EXERCISE
Could the data below please be reproduced word for word, without the pictures?

======== GIVEN MATERIAL

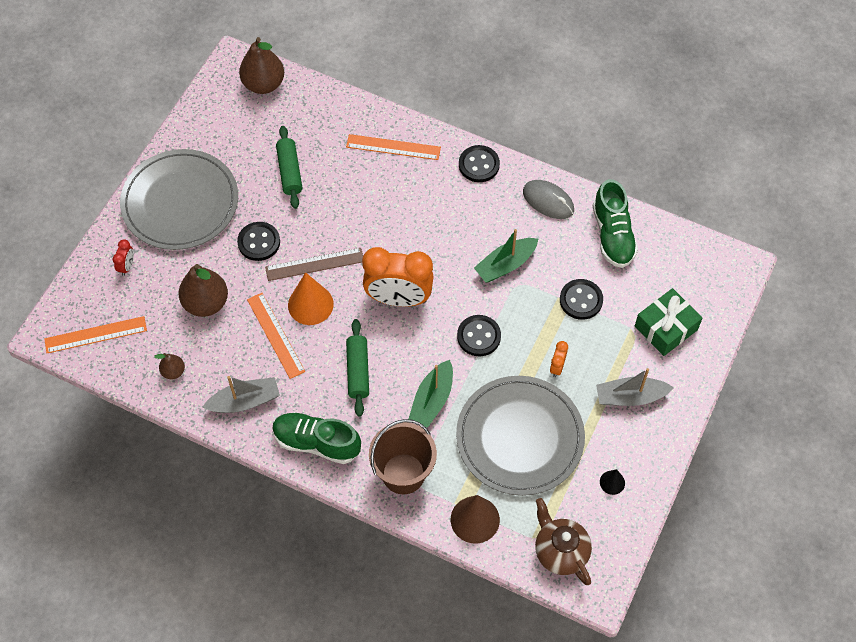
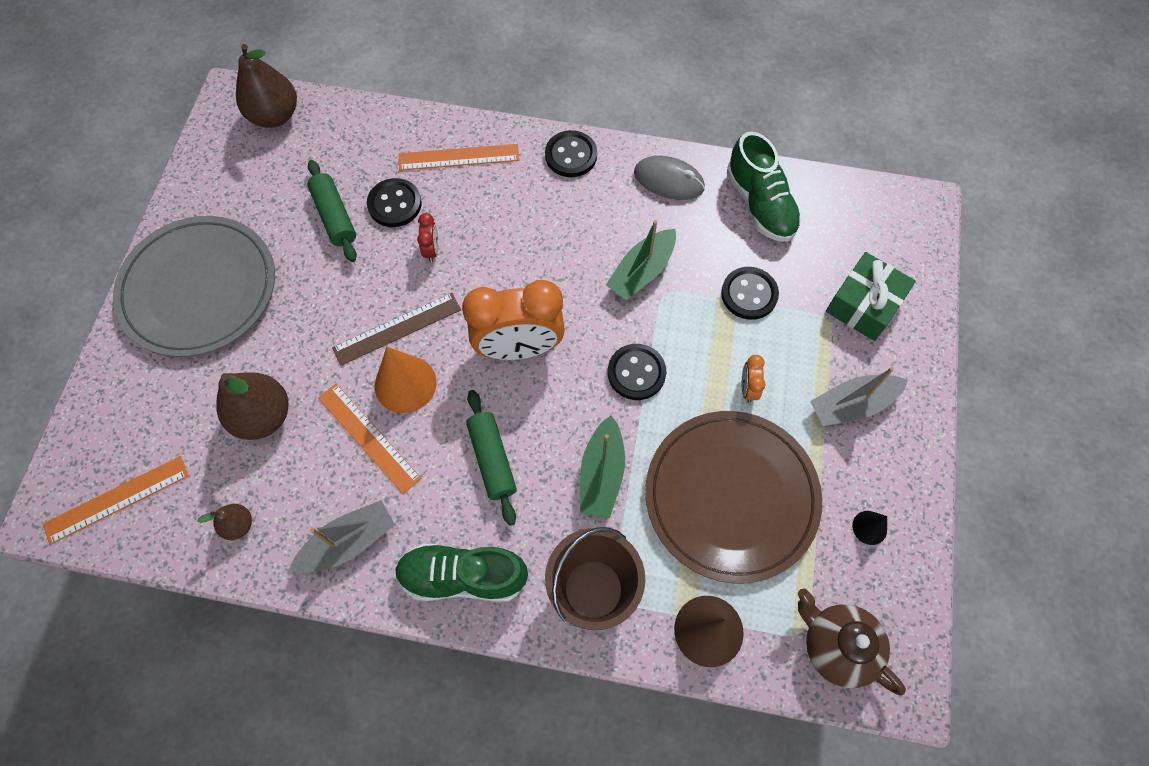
camera: 15 degrees left, 5 degrees up
(127, 266) = (143, 392): red clock -> red clock (431, 250)
(259, 242) = (316, 317): black button -> black button (394, 204)
(520, 437) = (731, 496): grey plate -> brown plate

================

EXERCISE OUTPUT
camera: 15 degrees left, 5 degrees up
(127, 266) = (143, 392): red clock -> red clock (431, 250)
(259, 242) = (316, 317): black button -> black button (394, 204)
(520, 437) = (731, 496): grey plate -> brown plate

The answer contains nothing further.